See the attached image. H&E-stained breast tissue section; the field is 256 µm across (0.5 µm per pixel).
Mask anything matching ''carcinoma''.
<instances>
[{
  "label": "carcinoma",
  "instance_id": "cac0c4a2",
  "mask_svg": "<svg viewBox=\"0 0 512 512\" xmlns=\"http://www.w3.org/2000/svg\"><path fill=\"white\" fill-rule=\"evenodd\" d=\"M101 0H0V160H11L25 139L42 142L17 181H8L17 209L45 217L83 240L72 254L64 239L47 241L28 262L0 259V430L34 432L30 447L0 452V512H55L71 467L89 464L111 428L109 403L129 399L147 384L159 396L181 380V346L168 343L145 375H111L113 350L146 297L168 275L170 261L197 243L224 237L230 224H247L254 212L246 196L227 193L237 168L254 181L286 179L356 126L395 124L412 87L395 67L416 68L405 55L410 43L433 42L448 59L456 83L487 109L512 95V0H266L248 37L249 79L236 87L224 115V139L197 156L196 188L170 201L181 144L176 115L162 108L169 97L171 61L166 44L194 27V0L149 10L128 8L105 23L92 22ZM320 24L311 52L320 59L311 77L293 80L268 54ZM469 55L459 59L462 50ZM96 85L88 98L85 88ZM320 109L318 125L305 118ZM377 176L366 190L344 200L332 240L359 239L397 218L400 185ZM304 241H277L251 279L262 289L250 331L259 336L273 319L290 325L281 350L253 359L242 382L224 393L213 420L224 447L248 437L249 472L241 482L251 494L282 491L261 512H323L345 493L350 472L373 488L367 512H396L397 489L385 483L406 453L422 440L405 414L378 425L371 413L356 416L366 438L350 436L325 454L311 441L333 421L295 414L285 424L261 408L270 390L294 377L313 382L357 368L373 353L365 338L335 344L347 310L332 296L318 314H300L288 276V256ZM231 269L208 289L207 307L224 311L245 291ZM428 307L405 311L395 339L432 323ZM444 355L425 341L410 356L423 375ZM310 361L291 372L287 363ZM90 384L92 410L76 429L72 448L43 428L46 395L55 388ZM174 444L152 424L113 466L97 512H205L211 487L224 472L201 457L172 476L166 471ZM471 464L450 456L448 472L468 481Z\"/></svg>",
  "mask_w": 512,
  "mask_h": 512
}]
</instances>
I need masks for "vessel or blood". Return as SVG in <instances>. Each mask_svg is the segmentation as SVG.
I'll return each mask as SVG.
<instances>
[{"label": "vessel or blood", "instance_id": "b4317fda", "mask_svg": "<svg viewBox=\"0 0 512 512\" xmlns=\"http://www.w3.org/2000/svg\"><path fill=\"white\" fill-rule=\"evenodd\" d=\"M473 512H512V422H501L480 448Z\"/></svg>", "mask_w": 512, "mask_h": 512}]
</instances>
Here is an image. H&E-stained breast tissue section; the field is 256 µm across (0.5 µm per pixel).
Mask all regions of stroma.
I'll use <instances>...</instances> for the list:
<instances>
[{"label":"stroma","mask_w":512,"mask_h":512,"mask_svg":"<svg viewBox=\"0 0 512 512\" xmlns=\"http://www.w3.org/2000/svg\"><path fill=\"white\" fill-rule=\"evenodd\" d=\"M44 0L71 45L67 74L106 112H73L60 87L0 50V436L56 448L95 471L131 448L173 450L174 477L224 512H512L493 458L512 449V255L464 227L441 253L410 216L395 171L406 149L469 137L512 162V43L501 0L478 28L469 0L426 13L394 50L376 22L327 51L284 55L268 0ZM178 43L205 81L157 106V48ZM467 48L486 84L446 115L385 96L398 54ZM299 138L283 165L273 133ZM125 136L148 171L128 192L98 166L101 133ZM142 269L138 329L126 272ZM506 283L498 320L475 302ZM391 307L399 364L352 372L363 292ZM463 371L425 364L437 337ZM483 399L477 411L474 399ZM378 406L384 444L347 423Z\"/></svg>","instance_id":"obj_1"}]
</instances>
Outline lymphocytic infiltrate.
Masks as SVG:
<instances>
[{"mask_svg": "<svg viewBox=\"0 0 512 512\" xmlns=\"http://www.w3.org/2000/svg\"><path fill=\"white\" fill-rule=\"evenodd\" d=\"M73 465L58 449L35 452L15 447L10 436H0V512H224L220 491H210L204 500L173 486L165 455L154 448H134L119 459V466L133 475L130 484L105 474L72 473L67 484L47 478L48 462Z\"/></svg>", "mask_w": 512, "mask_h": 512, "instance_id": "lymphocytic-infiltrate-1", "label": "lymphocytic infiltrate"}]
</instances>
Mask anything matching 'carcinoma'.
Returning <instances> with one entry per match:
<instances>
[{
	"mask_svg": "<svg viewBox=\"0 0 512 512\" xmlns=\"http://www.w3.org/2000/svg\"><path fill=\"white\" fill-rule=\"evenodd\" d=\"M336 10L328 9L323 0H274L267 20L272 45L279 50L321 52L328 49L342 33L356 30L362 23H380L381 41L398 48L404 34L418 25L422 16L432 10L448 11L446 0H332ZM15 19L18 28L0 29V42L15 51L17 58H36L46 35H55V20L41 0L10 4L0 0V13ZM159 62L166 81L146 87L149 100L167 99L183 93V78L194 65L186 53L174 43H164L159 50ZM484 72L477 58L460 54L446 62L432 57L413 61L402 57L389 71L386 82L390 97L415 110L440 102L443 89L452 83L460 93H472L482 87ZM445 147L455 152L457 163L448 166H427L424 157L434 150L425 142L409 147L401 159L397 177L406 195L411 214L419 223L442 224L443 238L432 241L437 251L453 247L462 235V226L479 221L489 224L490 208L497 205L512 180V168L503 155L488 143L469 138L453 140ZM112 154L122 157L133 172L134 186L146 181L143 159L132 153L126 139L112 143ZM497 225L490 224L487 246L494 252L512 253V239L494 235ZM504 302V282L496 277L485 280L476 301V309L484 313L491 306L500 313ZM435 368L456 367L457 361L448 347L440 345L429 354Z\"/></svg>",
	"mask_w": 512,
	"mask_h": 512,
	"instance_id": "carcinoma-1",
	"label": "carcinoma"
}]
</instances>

→ **Given problem**
Quote exactly and only the lines from the one holding "Mask anything matching 'carcinoma'." through the end of the data.

→ **Written response**
Mask anything matching 'carcinoma'.
Returning <instances> with one entry per match:
<instances>
[{
	"mask_svg": "<svg viewBox=\"0 0 512 512\" xmlns=\"http://www.w3.org/2000/svg\"><path fill=\"white\" fill-rule=\"evenodd\" d=\"M336 10L328 9L323 0H274L267 20L272 45L279 50L321 52L328 49L342 33L356 30L362 23H380L381 41L398 48L404 34L418 25L422 16L432 10L448 11L446 0H332ZM15 19L18 28L0 29V42L15 51L17 58H36L46 35H55V20L41 0L10 4L0 0V13ZM159 62L166 81L146 87L149 100L167 99L183 93V78L194 65L186 53L174 43H164L159 50ZM484 72L477 58L460 54L446 62L432 57L413 61L402 57L389 71L386 82L390 97L415 110L440 102L443 89L452 83L460 93H472L482 87ZM445 147L455 152L457 163L448 166H427L424 157L434 150L425 142L409 147L401 159L397 177L406 195L411 214L419 223L442 224L443 238L432 241L437 251L453 247L462 235V226L479 221L489 224L490 208L497 205L512 180V168L503 155L488 143L469 138L453 140ZM112 154L122 157L133 172L134 186L146 181L143 159L132 153L126 139L112 143ZM497 225L490 224L487 246L494 252L512 253V239L494 235ZM504 302V282L496 277L485 280L476 301V309L484 313L491 306L500 313ZM435 368L456 367L457 361L448 347L440 345L429 354Z\"/></svg>",
	"mask_w": 512,
	"mask_h": 512,
	"instance_id": "carcinoma-1",
	"label": "carcinoma"
}]
</instances>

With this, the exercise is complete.